- What you will do
Every record here needs to be written out again exactly.

— Start —

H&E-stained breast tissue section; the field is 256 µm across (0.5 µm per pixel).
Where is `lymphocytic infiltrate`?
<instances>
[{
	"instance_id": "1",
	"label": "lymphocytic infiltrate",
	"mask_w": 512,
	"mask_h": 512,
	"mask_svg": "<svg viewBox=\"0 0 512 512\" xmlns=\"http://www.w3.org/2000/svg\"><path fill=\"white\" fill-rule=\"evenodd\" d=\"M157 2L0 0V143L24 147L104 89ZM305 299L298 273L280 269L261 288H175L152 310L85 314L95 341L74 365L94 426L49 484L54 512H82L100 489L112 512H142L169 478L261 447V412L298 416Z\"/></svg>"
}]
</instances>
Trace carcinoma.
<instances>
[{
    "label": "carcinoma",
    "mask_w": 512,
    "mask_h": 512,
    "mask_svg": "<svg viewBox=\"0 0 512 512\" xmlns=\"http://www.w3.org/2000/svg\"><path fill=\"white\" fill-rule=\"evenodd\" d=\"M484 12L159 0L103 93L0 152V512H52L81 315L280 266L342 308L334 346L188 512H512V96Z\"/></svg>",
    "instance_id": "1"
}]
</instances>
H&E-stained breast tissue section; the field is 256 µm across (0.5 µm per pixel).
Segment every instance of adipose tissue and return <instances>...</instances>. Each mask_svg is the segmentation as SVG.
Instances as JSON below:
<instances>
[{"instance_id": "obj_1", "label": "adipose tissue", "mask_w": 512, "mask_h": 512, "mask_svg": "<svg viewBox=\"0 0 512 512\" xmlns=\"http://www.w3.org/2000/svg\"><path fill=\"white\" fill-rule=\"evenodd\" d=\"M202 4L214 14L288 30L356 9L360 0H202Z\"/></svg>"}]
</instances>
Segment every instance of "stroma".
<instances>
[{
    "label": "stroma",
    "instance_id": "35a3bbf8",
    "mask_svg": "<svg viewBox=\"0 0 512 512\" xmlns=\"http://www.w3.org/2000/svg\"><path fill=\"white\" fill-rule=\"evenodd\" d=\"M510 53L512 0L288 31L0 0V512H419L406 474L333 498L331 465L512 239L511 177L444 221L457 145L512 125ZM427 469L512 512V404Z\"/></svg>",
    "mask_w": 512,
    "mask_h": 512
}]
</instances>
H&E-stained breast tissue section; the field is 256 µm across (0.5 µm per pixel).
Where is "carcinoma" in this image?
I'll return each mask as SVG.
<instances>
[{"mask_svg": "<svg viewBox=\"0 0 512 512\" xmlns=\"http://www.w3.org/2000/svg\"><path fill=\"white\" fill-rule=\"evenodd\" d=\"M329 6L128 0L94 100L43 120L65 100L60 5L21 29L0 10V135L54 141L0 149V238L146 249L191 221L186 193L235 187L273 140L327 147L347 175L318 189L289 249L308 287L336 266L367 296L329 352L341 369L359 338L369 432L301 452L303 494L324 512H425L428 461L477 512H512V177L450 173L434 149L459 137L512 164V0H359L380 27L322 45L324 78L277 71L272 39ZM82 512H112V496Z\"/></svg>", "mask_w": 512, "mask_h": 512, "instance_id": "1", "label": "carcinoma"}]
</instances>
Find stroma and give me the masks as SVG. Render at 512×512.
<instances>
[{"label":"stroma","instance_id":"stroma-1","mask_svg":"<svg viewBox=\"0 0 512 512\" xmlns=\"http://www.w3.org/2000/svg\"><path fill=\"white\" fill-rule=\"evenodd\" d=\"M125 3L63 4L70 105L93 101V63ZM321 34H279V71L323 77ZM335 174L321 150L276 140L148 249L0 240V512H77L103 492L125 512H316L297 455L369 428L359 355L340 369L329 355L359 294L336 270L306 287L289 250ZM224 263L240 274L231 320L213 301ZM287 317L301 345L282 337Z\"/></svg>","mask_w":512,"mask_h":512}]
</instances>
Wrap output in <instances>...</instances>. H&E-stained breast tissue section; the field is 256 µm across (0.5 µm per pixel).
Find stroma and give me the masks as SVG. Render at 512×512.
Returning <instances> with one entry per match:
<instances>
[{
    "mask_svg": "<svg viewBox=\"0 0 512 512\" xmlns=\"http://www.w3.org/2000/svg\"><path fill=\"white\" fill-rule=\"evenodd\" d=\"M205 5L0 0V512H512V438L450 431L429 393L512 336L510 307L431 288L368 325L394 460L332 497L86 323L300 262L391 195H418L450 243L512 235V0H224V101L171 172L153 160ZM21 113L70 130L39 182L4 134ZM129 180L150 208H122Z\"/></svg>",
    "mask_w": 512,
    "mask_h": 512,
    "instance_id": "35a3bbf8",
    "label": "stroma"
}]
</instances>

— End —

- Finished task
H&E-stained breast tissue section; the field is 256 µm across (0.5 µm per pixel).
Where is `lymphocytic infiltrate`?
<instances>
[{
	"instance_id": "1",
	"label": "lymphocytic infiltrate",
	"mask_w": 512,
	"mask_h": 512,
	"mask_svg": "<svg viewBox=\"0 0 512 512\" xmlns=\"http://www.w3.org/2000/svg\"><path fill=\"white\" fill-rule=\"evenodd\" d=\"M157 2L0 0V143L24 147L104 89ZM305 299L298 273L280 269L261 288H175L152 310L85 314L95 341L74 365L94 426L49 484L54 512H82L100 489L112 512H142L169 478L261 447V412L298 416Z\"/></svg>"
}]
</instances>
Trace carcinoma.
<instances>
[{
    "label": "carcinoma",
    "mask_w": 512,
    "mask_h": 512,
    "mask_svg": "<svg viewBox=\"0 0 512 512\" xmlns=\"http://www.w3.org/2000/svg\"><path fill=\"white\" fill-rule=\"evenodd\" d=\"M484 12L159 0L103 93L0 152V512H52L81 315L280 266L342 308L334 346L188 512H512V96Z\"/></svg>",
    "instance_id": "1"
}]
</instances>
H&E-stained breast tissue section; the field is 256 µm across (0.5 µm per pixel).
Segment every instance of adipose tissue and return <instances>...</instances>. Each mask_svg is the segmentation as SVG.
Instances as JSON below:
<instances>
[{"instance_id": "obj_1", "label": "adipose tissue", "mask_w": 512, "mask_h": 512, "mask_svg": "<svg viewBox=\"0 0 512 512\" xmlns=\"http://www.w3.org/2000/svg\"><path fill=\"white\" fill-rule=\"evenodd\" d=\"M202 4L214 14L288 30L356 9L360 0H202Z\"/></svg>"}]
</instances>
Segment every instance of "stroma".
<instances>
[{
    "label": "stroma",
    "instance_id": "35a3bbf8",
    "mask_svg": "<svg viewBox=\"0 0 512 512\" xmlns=\"http://www.w3.org/2000/svg\"><path fill=\"white\" fill-rule=\"evenodd\" d=\"M510 53L512 0L288 31L0 0V512H419L406 474L333 498L331 465L512 239L511 177L444 221L457 145L512 125ZM427 469L512 512V404Z\"/></svg>",
    "mask_w": 512,
    "mask_h": 512
}]
</instances>
H&E-stained breast tissue section; the field is 256 µm across (0.5 µm per pixel).
Where is "carcinoma" in this image?
I'll return each mask as SVG.
<instances>
[{"mask_svg": "<svg viewBox=\"0 0 512 512\" xmlns=\"http://www.w3.org/2000/svg\"><path fill=\"white\" fill-rule=\"evenodd\" d=\"M329 6L128 0L94 100L43 120L65 100L60 5L21 29L0 10V135L54 141L0 149V238L146 249L191 221L186 193L235 187L273 140L327 147L347 175L318 189L289 249L308 287L336 266L367 296L329 352L341 369L359 338L369 432L301 452L303 494L324 512H425L428 461L477 512H512V177L450 173L434 149L459 137L512 164V0H359L380 27L322 45L324 78L277 71L272 39ZM82 512H112V496Z\"/></svg>", "mask_w": 512, "mask_h": 512, "instance_id": "1", "label": "carcinoma"}]
</instances>
Find stroma and give me the masks as SVG. Render at 512×512.
<instances>
[{"label":"stroma","instance_id":"stroma-1","mask_svg":"<svg viewBox=\"0 0 512 512\" xmlns=\"http://www.w3.org/2000/svg\"><path fill=\"white\" fill-rule=\"evenodd\" d=\"M125 3L63 4L70 105L93 101V63ZM321 34H279V71L323 77ZM335 174L321 150L276 140L148 249L0 240V512H77L103 492L125 512H316L297 455L369 428L359 355L340 369L329 355L359 294L336 270L306 287L289 250ZM224 263L240 274L231 320L213 301ZM287 317L301 345L282 337Z\"/></svg>","mask_w":512,"mask_h":512}]
</instances>
Wrap output in <instances>...</instances>. H&E-stained breast tissue section; the field is 256 µm across (0.5 µm per pixel).
Find stroma and give me the masks as SVG. Render at 512×512.
Returning <instances> with one entry per match:
<instances>
[{
    "mask_svg": "<svg viewBox=\"0 0 512 512\" xmlns=\"http://www.w3.org/2000/svg\"><path fill=\"white\" fill-rule=\"evenodd\" d=\"M205 5L0 0V512H512V438L450 431L429 393L512 336L510 307L431 288L368 325L394 460L332 497L86 323L300 262L391 195H418L450 243L512 235V0H224V101L171 172L153 160ZM21 113L70 130L39 182L4 134ZM129 180L150 208H122Z\"/></svg>",
    "mask_w": 512,
    "mask_h": 512,
    "instance_id": "35a3bbf8",
    "label": "stroma"
}]
</instances>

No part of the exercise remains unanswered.